- _Collected data_:
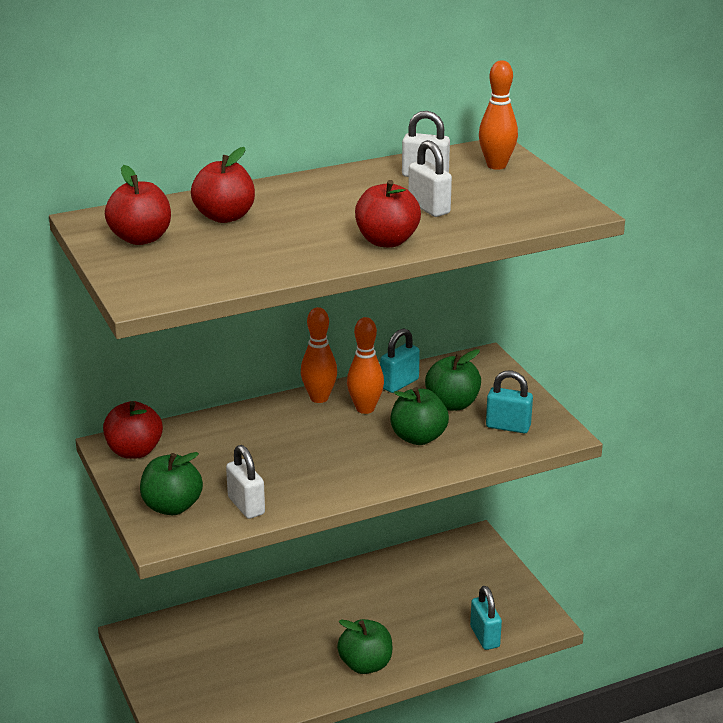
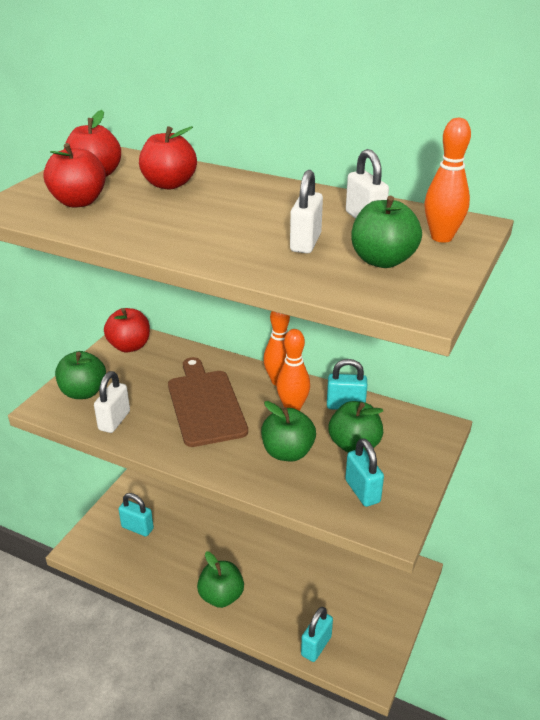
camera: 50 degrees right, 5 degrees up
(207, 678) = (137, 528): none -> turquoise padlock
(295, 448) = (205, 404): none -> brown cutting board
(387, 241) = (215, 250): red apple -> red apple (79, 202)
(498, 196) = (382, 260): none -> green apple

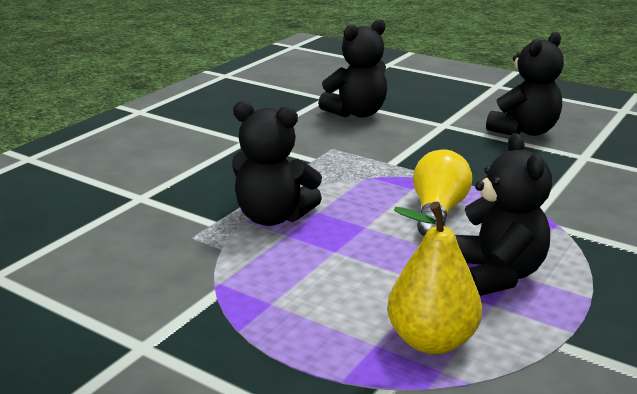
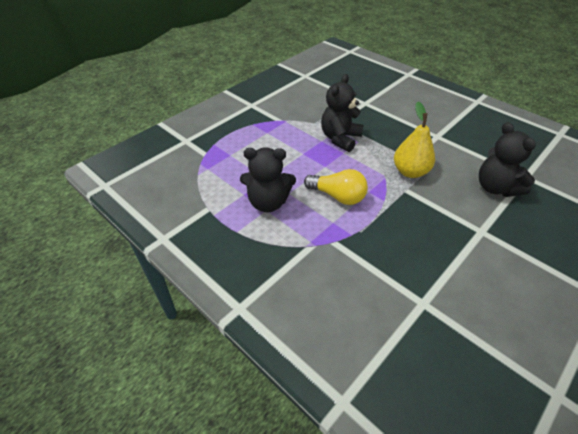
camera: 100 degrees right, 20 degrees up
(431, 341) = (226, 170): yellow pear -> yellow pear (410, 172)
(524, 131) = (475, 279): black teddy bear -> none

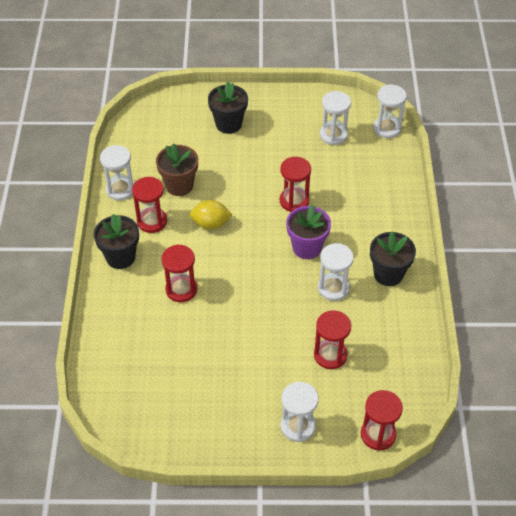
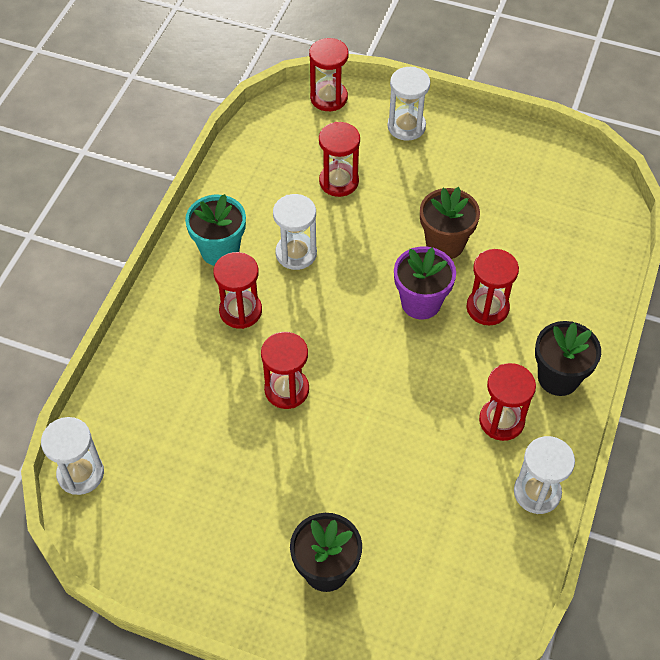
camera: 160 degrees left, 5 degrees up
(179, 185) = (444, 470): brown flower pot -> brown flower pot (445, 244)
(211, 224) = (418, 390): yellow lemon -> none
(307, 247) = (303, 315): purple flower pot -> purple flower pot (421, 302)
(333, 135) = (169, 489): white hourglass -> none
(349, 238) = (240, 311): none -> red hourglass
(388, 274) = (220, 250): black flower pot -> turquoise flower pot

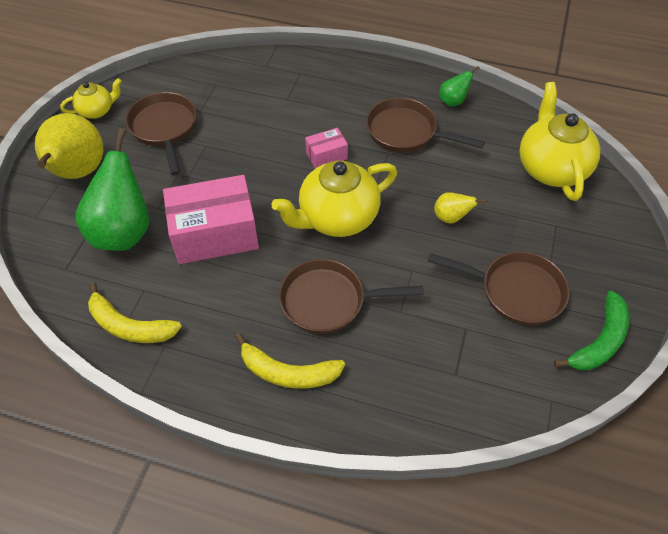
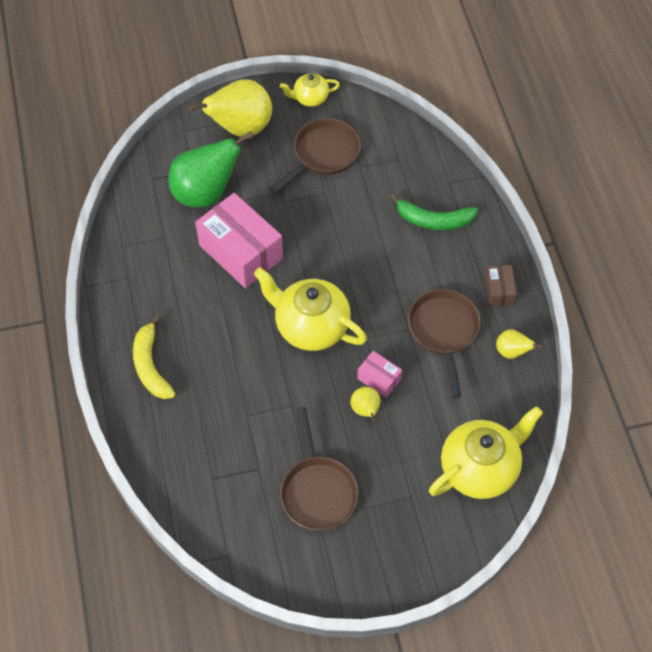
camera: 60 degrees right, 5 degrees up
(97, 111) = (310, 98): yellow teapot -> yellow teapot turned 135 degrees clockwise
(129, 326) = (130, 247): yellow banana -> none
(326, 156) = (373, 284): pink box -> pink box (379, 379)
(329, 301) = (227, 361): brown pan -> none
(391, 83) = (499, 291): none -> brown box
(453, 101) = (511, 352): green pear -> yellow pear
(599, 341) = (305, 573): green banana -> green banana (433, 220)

- _Instructions for the task_: Because the pictures are not wanted, retype every record exactly without them.

- _Exercise response_:
camera: 50 degrees right, 5 degrees up
(207, 678) = (137, 528): none -> turquoise padlock
(295, 448) = (205, 404): none -> brown cutting board
(387, 241) = (215, 250): red apple -> red apple (79, 202)
(498, 196) = (382, 260): none -> green apple

camera: 100 degrees right, 20 degrees up
(431, 341) = (226, 170): yellow pear -> yellow pear (410, 172)
(524, 131) = (475, 279): black teddy bear -> none

camera: 160 degrees left, 5 degrees up
(179, 185) = (444, 470): brown flower pot -> brown flower pot (445, 244)
(211, 224) = (418, 390): yellow lemon -> none
(307, 247) = (303, 315): purple flower pot -> purple flower pot (421, 302)
(333, 135) = (169, 489): white hourglass -> none
(349, 238) = (240, 311): none -> red hourglass
(388, 274) = (220, 250): black flower pot -> turquoise flower pot

camera: 60 degrees right, 5 degrees up
(97, 111) = (310, 98): yellow teapot -> yellow teapot turned 135 degrees clockwise
(129, 326) = (130, 247): yellow banana -> none
(326, 156) = (373, 284): pink box -> pink box (379, 379)
(329, 301) = (227, 361): brown pan -> none
(391, 83) = (499, 291): none -> brown box
(453, 101) = (511, 352): green pear -> yellow pear
(599, 341) = (305, 573): green banana -> green banana (433, 220)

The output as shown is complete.